INPUT MATERIAL –
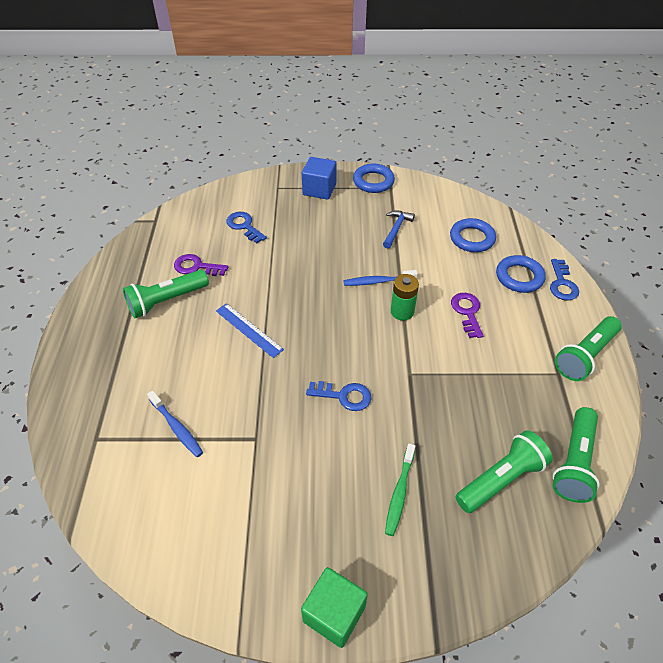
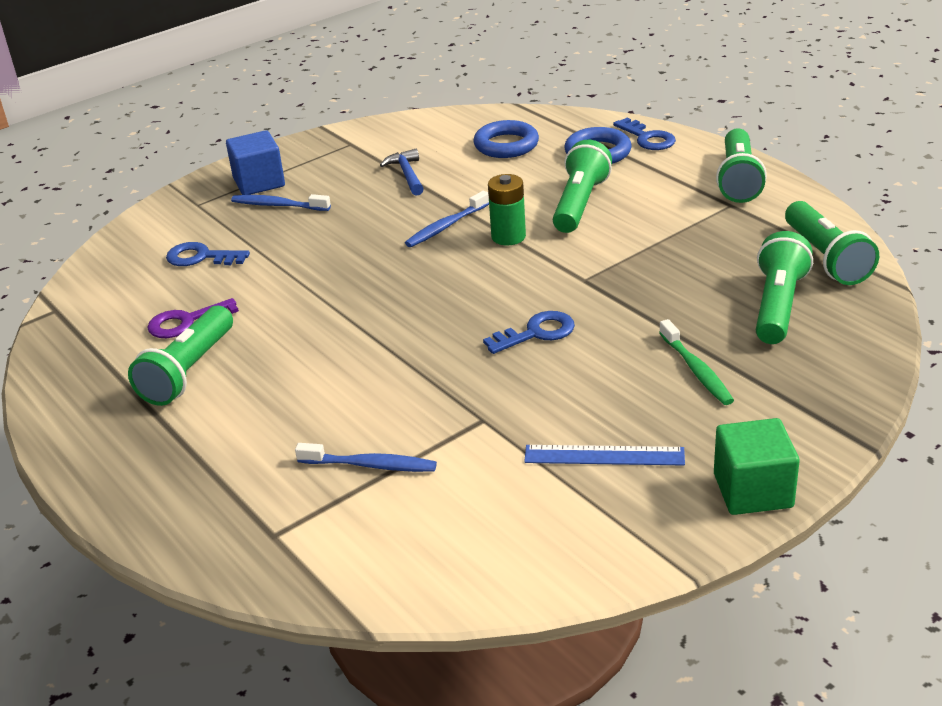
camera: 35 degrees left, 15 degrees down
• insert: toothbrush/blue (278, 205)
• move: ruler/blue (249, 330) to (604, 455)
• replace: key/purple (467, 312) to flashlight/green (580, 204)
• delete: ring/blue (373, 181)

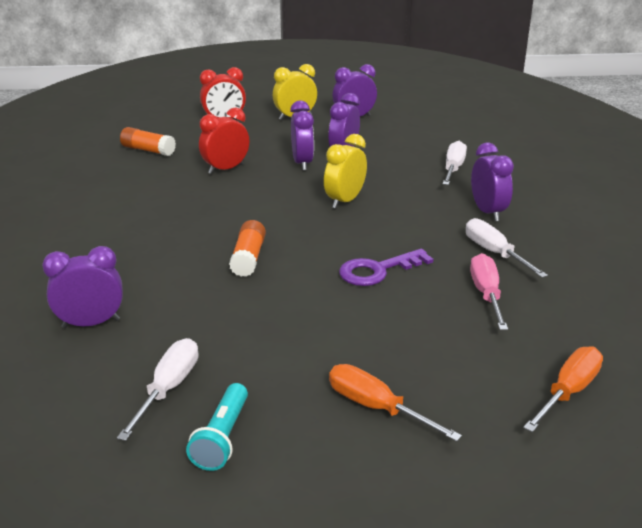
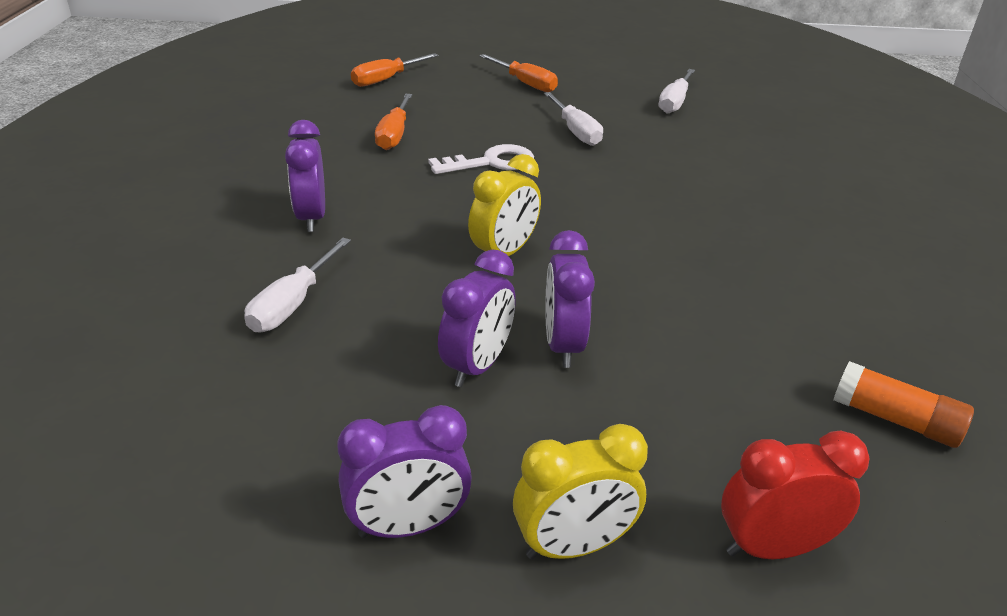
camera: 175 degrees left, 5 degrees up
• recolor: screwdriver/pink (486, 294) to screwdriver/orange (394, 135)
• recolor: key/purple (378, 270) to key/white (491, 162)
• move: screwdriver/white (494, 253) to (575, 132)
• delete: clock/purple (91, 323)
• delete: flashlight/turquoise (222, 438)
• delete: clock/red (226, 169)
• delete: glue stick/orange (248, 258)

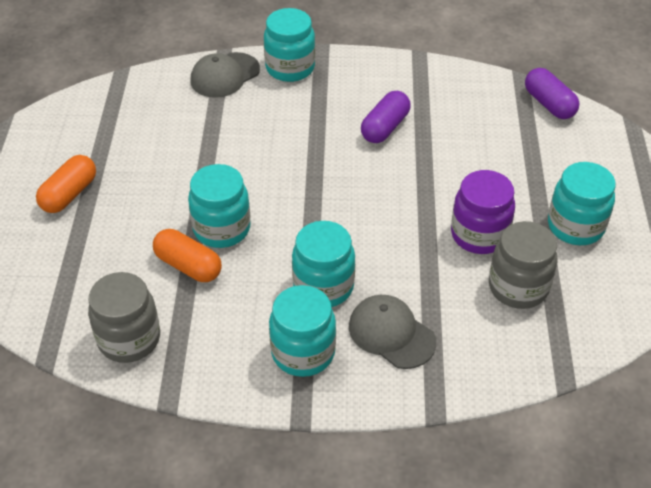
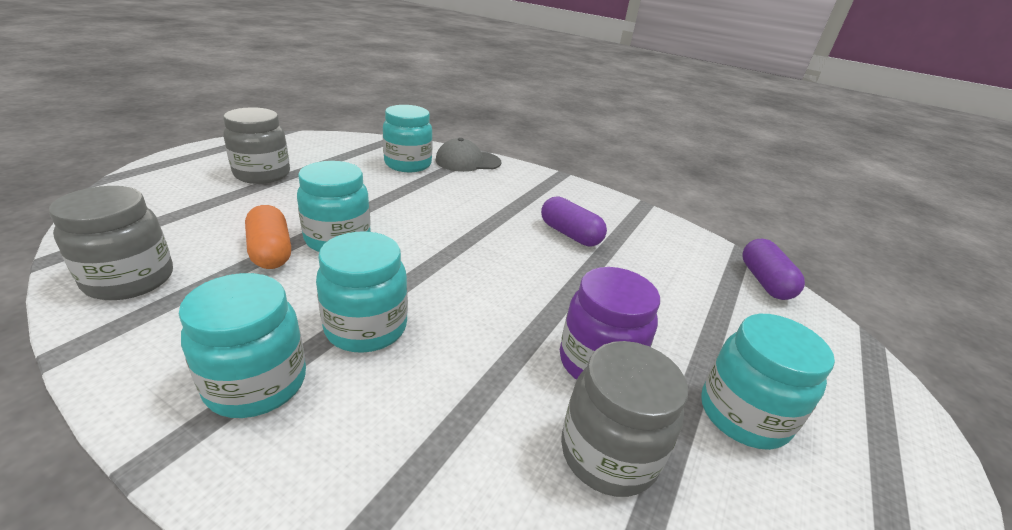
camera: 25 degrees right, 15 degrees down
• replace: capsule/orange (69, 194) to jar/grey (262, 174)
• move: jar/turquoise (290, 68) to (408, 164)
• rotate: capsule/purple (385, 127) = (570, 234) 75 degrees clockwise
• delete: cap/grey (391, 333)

EXERCISE BRIEF –
For this answer, retype the lines from the start of the listing through the line that holds "key/white (491, 162)", inclusive, exactly and without pictures.

ANSWER BOX –
camera: 35 degrees left, 15 degrees down
• insert: toothbrush/blue (278, 205)
• move: ruler/blue (249, 330) to (604, 455)
• replace: key/purple (467, 312) to flashlight/green (580, 204)
• delete: ring/blue (373, 181)

camera: 175 degrees left, 5 degrees up
• recolor: screwdriver/pink (486, 294) to screwdriver/orange (394, 135)
• recolor: key/purple (378, 270) to key/white (491, 162)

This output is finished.